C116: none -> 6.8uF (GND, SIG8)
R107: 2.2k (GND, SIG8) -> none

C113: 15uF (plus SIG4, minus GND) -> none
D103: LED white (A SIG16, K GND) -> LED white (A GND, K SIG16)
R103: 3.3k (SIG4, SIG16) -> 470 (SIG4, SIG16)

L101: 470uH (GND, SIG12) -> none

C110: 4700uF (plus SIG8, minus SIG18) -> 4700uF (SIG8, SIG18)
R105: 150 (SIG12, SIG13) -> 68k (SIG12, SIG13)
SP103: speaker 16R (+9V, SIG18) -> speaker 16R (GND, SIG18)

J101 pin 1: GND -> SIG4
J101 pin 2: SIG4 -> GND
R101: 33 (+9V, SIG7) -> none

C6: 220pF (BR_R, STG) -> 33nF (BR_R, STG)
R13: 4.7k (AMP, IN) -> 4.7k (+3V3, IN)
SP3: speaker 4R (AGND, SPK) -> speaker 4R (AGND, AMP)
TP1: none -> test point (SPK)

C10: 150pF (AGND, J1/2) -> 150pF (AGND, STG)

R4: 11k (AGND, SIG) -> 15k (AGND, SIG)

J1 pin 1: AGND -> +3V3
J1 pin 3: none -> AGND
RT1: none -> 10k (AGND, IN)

_Work item_
The whole listing should be copied verbatim.

_Response to this exercise_
C116: none -> 6.8uF (GND, SIG8)
R107: 2.2k (GND, SIG8) -> none

C113: 15uF (plus SIG4, minus GND) -> none
D103: LED white (A SIG16, K GND) -> LED white (A GND, K SIG16)
R103: 3.3k (SIG4, SIG16) -> 470 (SIG4, SIG16)

L101: 470uH (GND, SIG12) -> none

C110: 4700uF (plus SIG8, minus SIG18) -> 4700uF (SIG8, SIG18)
R105: 150 (SIG12, SIG13) -> 68k (SIG12, SIG13)
SP103: speaker 16R (+9V, SIG18) -> speaker 16R (GND, SIG18)

J101 pin 1: GND -> SIG4
J101 pin 2: SIG4 -> GND
R101: 33 (+9V, SIG7) -> none

C6: 220pF (BR_R, STG) -> 33nF (BR_R, STG)
R13: 4.7k (AMP, IN) -> 4.7k (+3V3, IN)
SP3: speaker 4R (AGND, SPK) -> speaker 4R (AGND, AMP)
TP1: none -> test point (SPK)

C10: 150pF (AGND, J1/2) -> 150pF (AGND, STG)

R4: 11k (AGND, SIG) -> 15k (AGND, SIG)

J1 pin 1: AGND -> +3V3
J1 pin 3: none -> AGND
RT1: none -> 10k (AGND, IN)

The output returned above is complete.